* Work instructions *
Which lines run from the one containing "none -> lime brick E1:F1 level 2" through the last line of the records? Copy them exactly, leaving pictures out.

================================

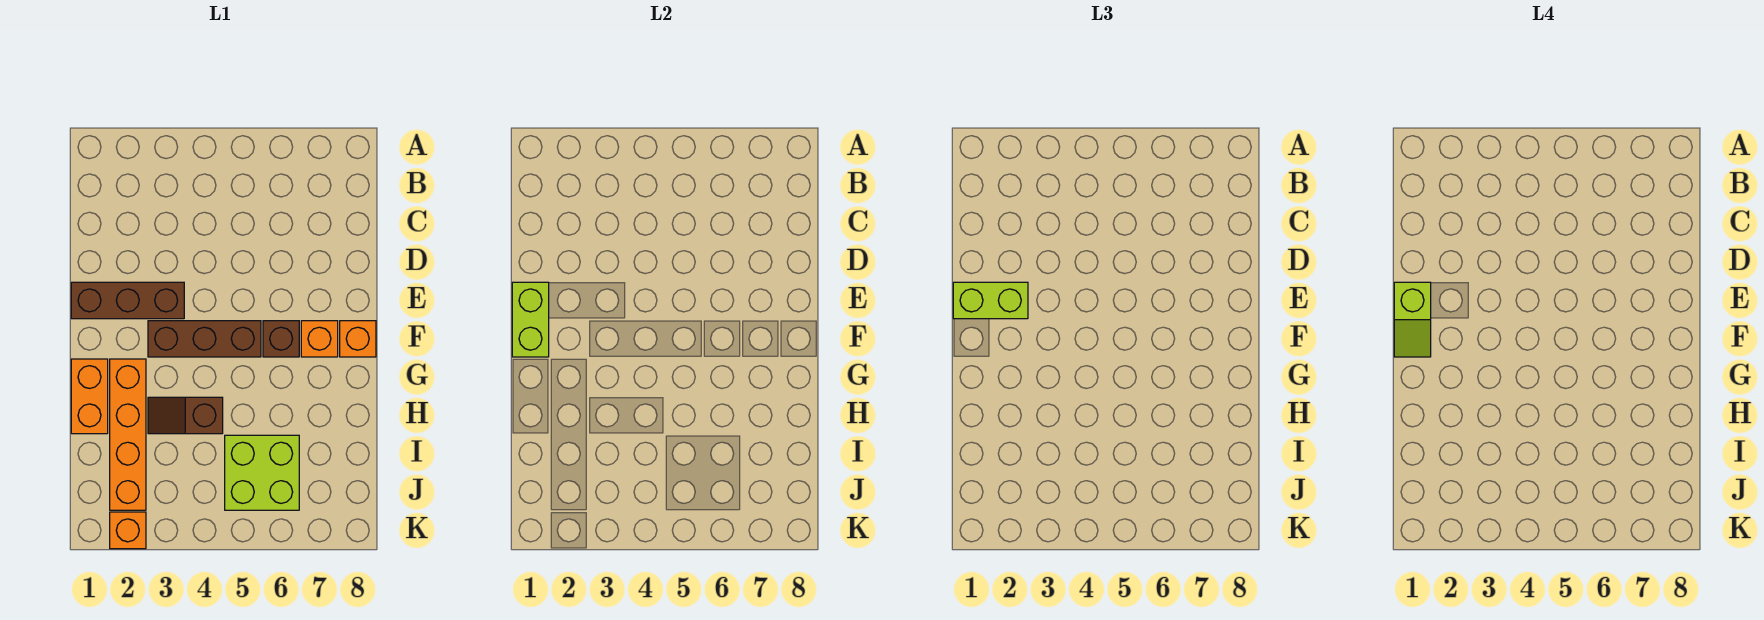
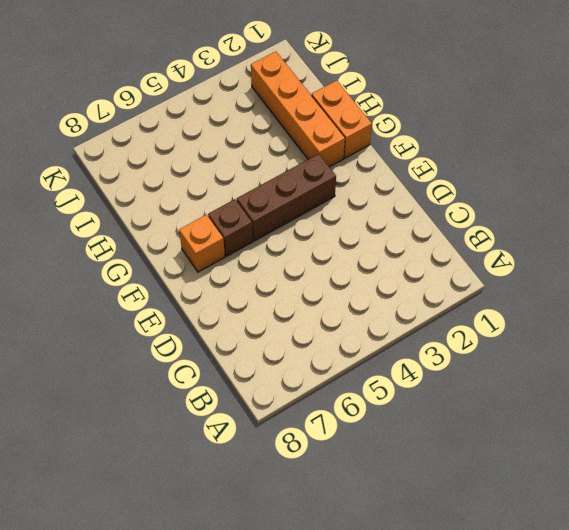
none -> brown brick E1:E3 level 1
none -> orange brick F8 level 1
none -> brown slope H3:H4 level 1 top 4

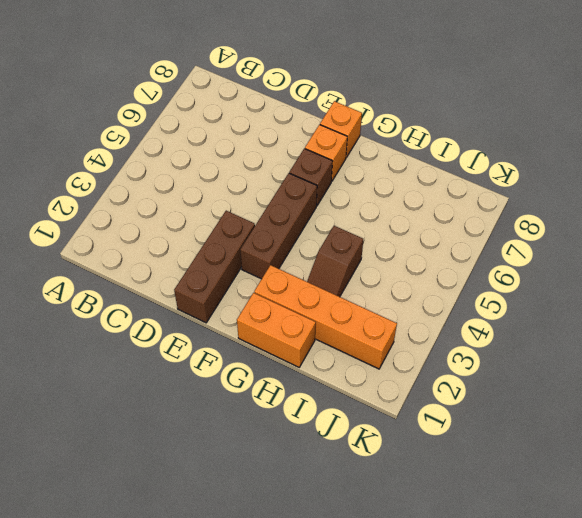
none -> lime brick I5:J6 level 1
none -> orange brick K2 level 1
none -> lime brick E1:F1 level 2

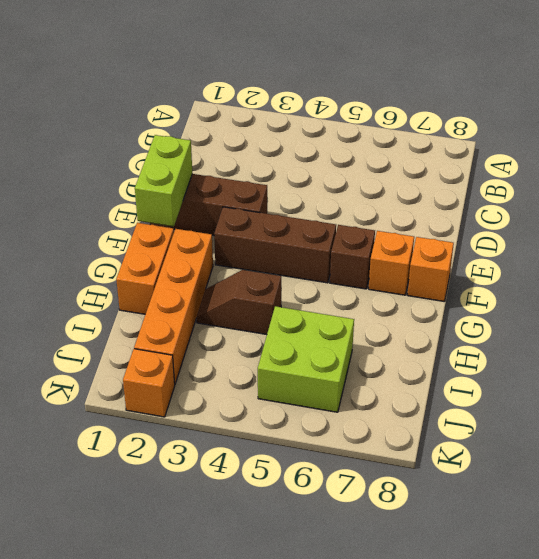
none -> lime brick E1:E2 level 3
none -> lime slope E1:F1 level 4 top E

================================

* Answer section *
none -> lime brick E1:F1 level 2

none -> lime brick E1:E2 level 3
none -> lime slope E1:F1 level 4 top E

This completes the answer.